▶ [REQUIRED WORK]
Reproduce the records below verbatim, line for line, with no changes.

▶ [SUPPLIED MATERIAL]
====

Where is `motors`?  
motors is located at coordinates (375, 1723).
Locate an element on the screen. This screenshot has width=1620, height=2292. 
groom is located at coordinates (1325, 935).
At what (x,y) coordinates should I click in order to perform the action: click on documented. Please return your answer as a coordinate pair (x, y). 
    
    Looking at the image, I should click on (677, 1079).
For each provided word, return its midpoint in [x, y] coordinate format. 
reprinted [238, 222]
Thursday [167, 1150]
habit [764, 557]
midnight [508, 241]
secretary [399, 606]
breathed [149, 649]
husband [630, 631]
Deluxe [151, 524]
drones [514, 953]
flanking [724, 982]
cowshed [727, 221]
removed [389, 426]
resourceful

====

▶ [ANSWER IN FULL]
Where is `motors`?  
motors is located at coordinates (375, 1723).
Locate an element on the screen. This screenshot has width=1620, height=2292. 
groom is located at coordinates (1325, 935).
At what (x,y) coordinates should I click in order to perform the action: click on documented. Please return your answer as a coordinate pair (x, y). 
    
    Looking at the image, I should click on (677, 1079).
For each provided word, return its midpoint in [x, y] coordinate format. 
reprinted [238, 222]
Thursday [167, 1150]
habit [764, 557]
midnight [508, 241]
secretary [399, 606]
breathed [149, 649]
husband [630, 631]
Deluxe [151, 524]
drones [514, 953]
flanking [724, 982]
cowshed [727, 221]
removed [389, 426]
resourceful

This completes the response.